Task directions | Pull every line with "none" from the data below and copy it.

(Itemized modification records)
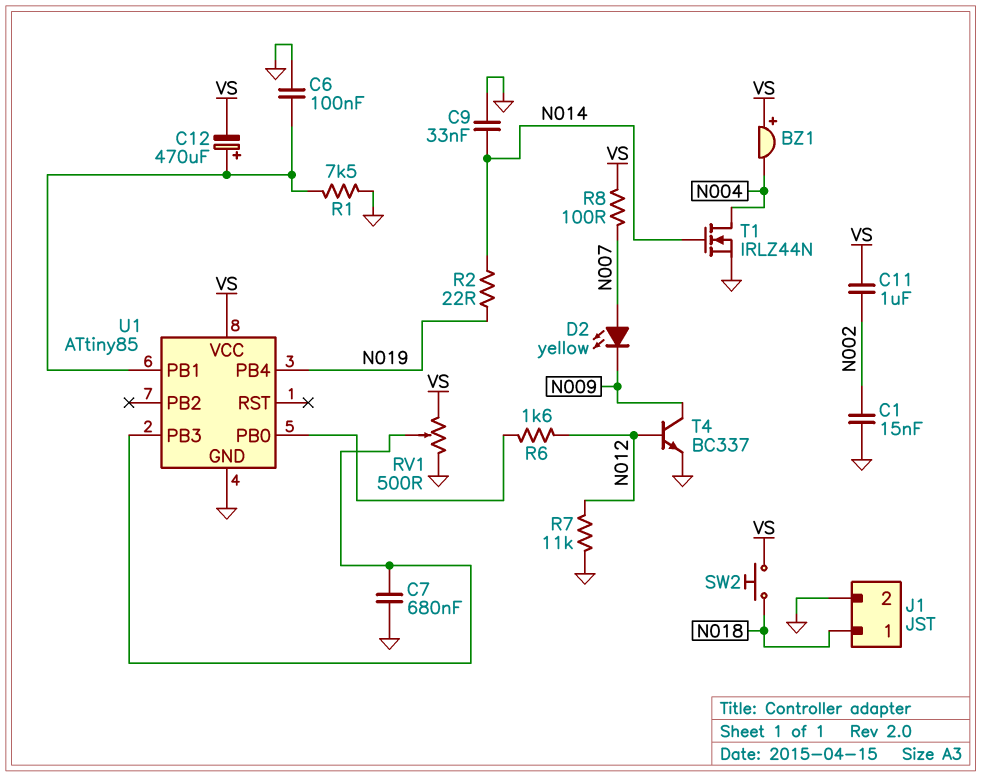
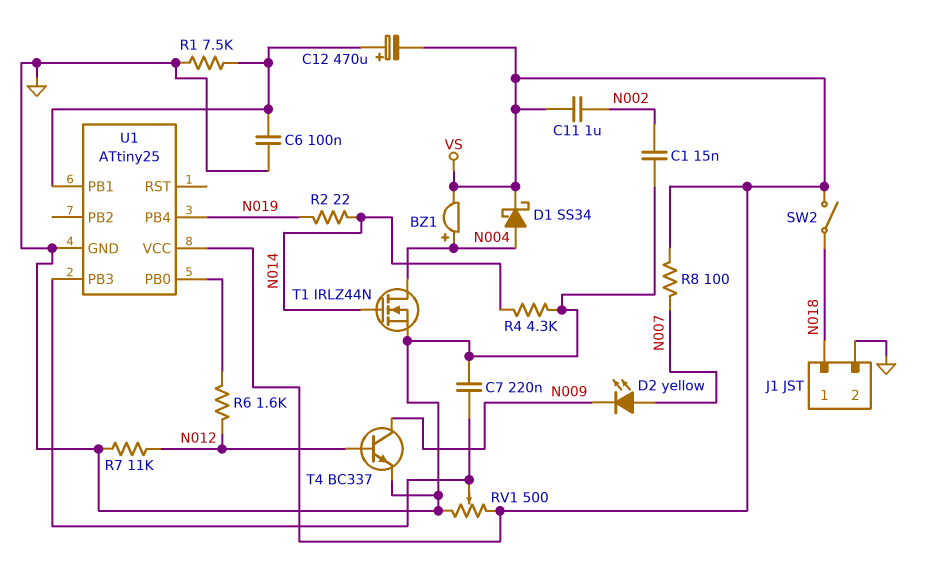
BZ1: buzzer (plus VS, minus N004) -> buzzer (plus N004, minus VS)
C7: 680nF (GND, U1/PB3) -> 220nF (GND, U1/PB3)
C9: 33nF (GND, N014) -> none
D1: none -> schottky SS34 (A N004, K VS)
R4: none -> 4.3k (GND, N014)
SW2: button (N018, VS) -> switch (N018, VS)
U1: ATtiny85 -> ATtiny25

The completed task |
C9: 33nF (GND, N014) -> none
D1: none -> schottky SS34 (A N004, K VS)
R4: none -> 4.3k (GND, N014)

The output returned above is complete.